- **YOUR OBJECTIVE**
Reproduce all the data exactly, without pictures.

┏━━

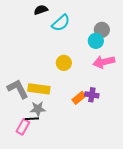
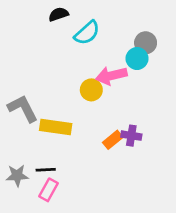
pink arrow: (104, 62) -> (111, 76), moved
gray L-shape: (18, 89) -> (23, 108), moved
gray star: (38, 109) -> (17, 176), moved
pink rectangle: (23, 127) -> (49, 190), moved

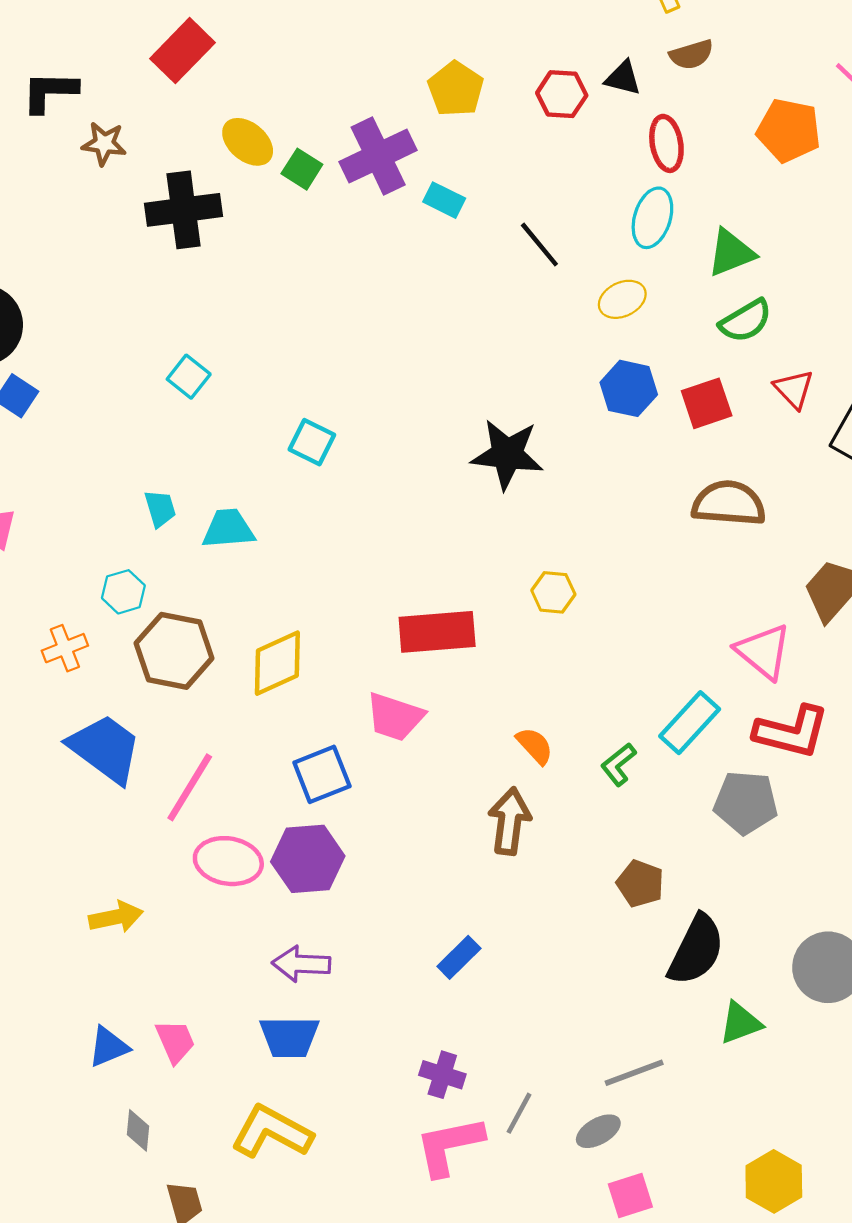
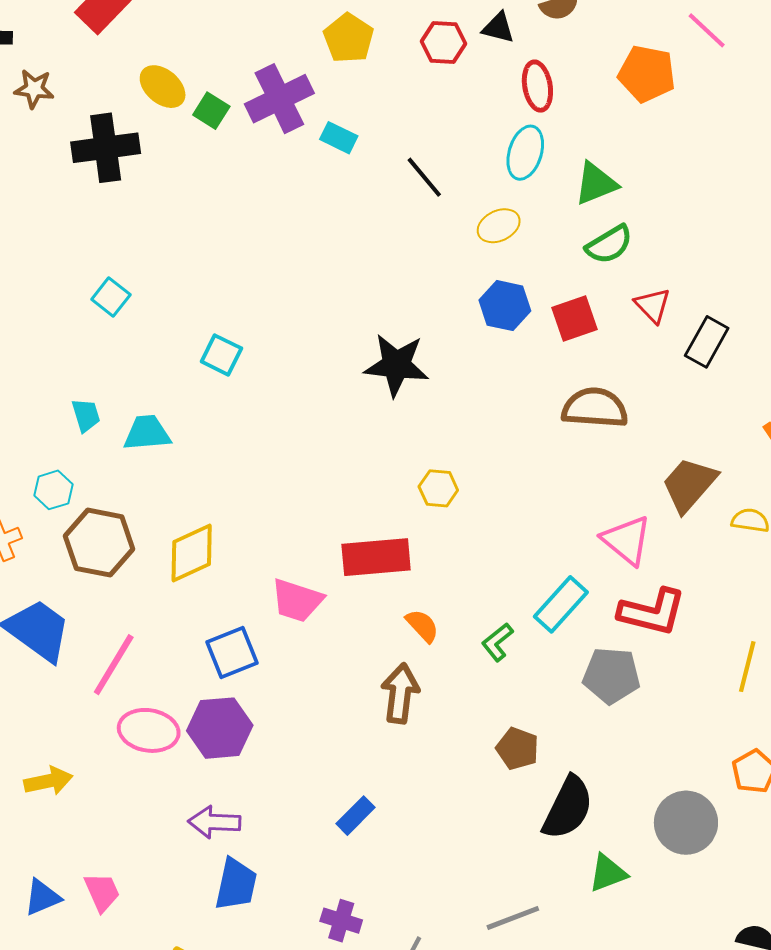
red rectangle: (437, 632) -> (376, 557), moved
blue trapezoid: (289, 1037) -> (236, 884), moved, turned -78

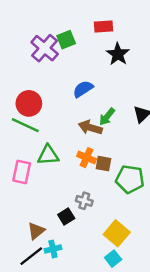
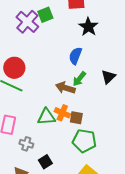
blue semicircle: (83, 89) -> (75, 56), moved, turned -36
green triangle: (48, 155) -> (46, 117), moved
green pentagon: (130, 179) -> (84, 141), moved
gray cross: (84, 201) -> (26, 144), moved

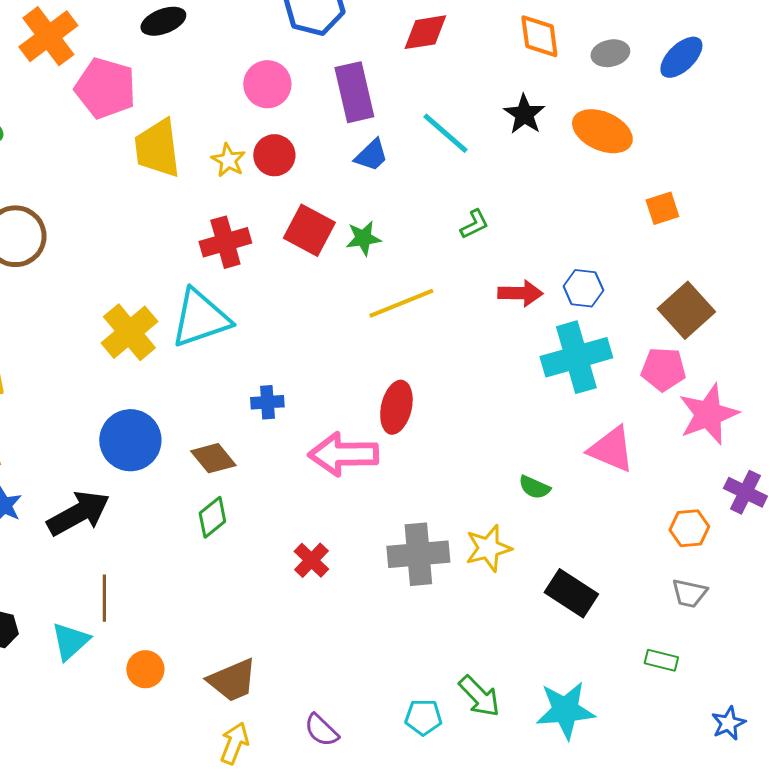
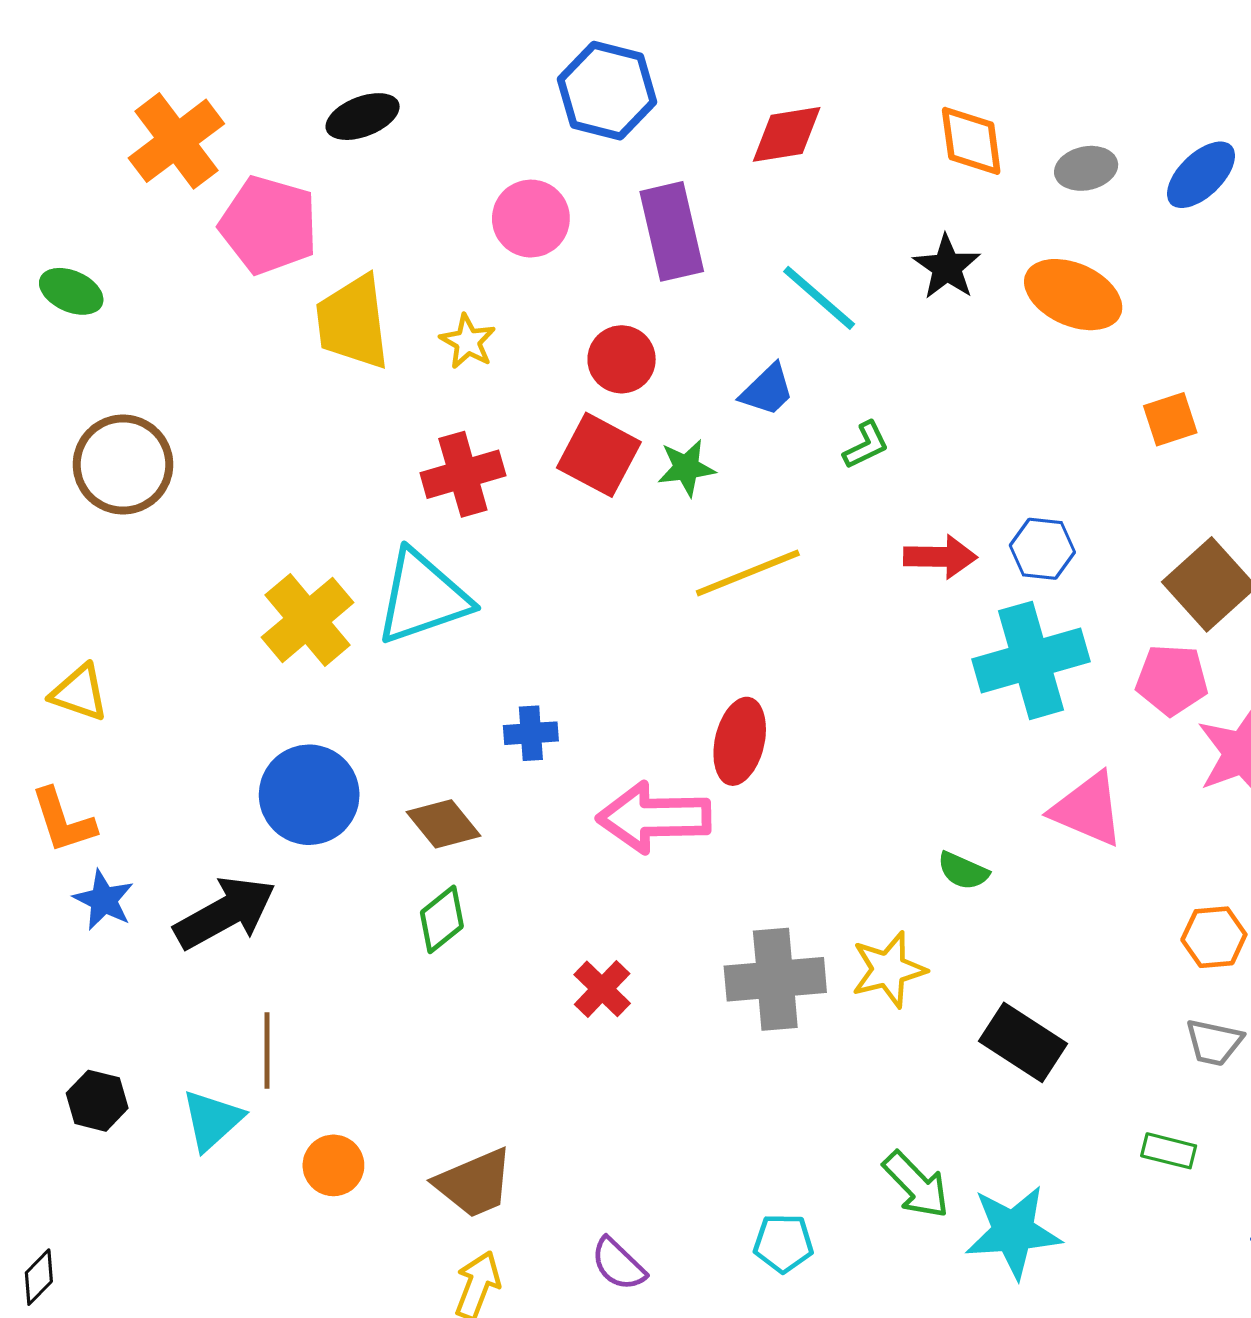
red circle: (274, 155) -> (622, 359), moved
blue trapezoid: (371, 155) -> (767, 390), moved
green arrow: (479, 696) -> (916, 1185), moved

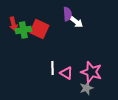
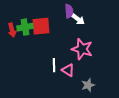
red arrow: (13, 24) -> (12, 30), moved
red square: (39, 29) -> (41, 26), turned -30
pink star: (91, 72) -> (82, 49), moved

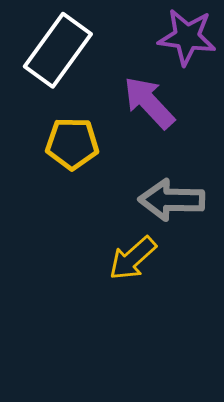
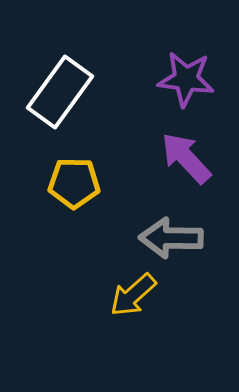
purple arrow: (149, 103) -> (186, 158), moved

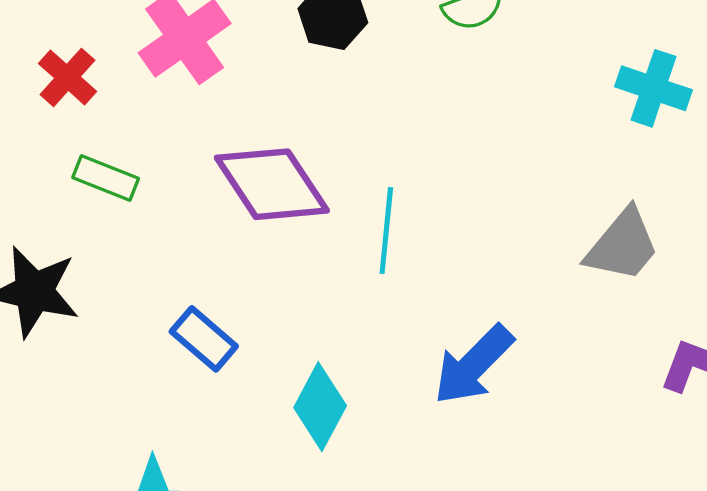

┗━━

- **ANSWER BOX**
pink arrow: (104, 62) -> (111, 76), moved
gray L-shape: (18, 89) -> (23, 108), moved
gray star: (38, 109) -> (17, 176), moved
pink rectangle: (23, 127) -> (49, 190), moved

red rectangle: (437, 632) -> (376, 557), moved
blue trapezoid: (289, 1037) -> (236, 884), moved, turned -78

blue semicircle: (83, 89) -> (75, 56), moved, turned -36
green triangle: (48, 155) -> (46, 117), moved
green pentagon: (130, 179) -> (84, 141), moved
gray cross: (84, 201) -> (26, 144), moved

red circle: (274, 155) -> (622, 359), moved
blue trapezoid: (371, 155) -> (767, 390), moved
green arrow: (479, 696) -> (916, 1185), moved

red arrow: (13, 24) -> (12, 30), moved
red square: (39, 29) -> (41, 26), turned -30
pink star: (91, 72) -> (82, 49), moved

purple arrow: (149, 103) -> (186, 158), moved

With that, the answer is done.